Data shown

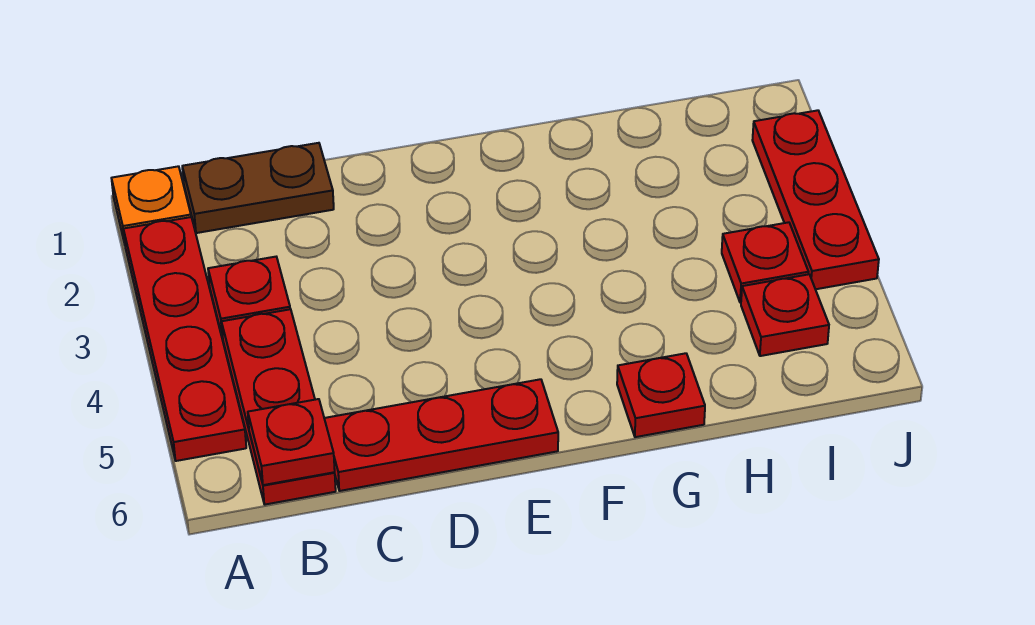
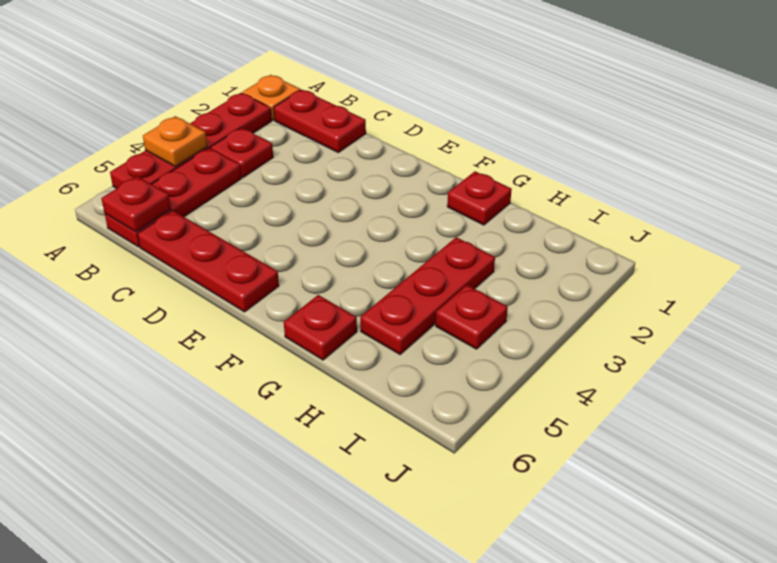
none -> orange plate A4 level 2
brown plate B1:C1 level 1 -> red plate B1:C1 level 1
red plate I5 level 1 -> red plate G1 level 1
red plate J2:J4 level 1 -> red plate H3:H5 level 1

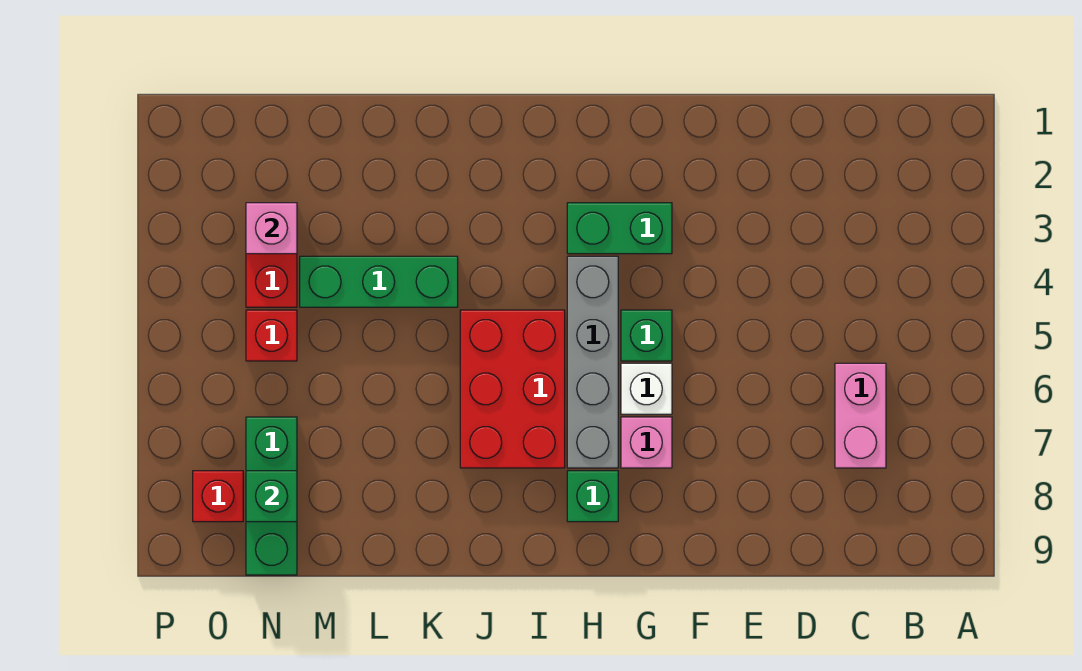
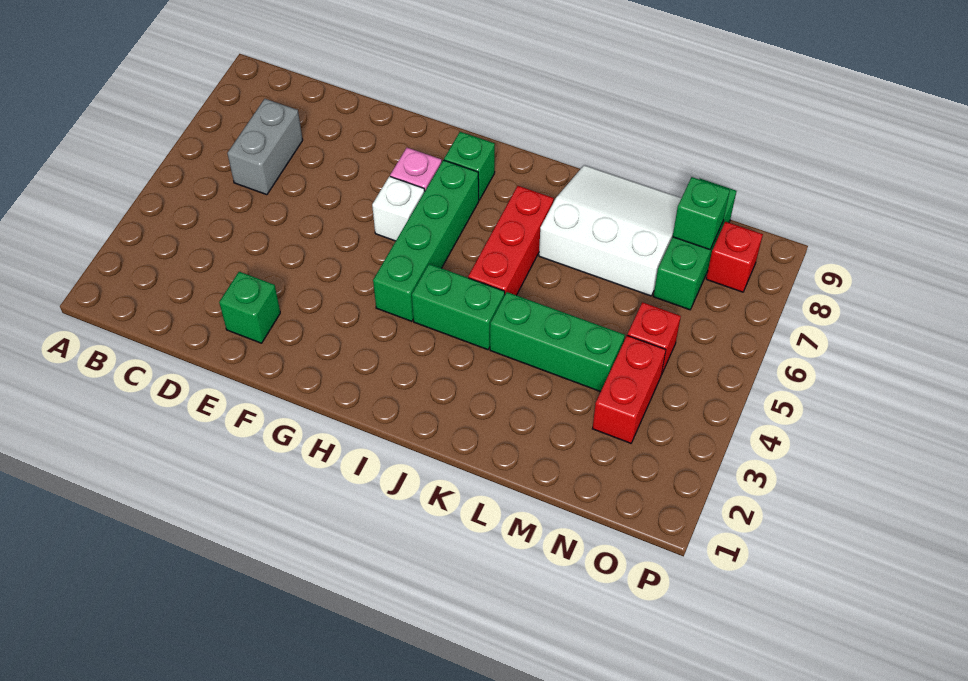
pink brick C6:C7 level 1 -> grey brick C6:C7 level 1
green brick G3:H3 level 1 -> green brick I4:J4 level 1
green brick G5 level 1 -> green brick E2 level 1
grey brick H4:H7 level 1 -> green brick H4:H7 level 1
red brick I5:J7 level 1 -> red brick J5:J7 level 1
none -> white slope K7:M9 level 1 top 7
pink brick N3 level 2 -> none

What you are asked to do
Please report how many lines of the entries above contain the string "grey". Reply with only the number.

Answer
2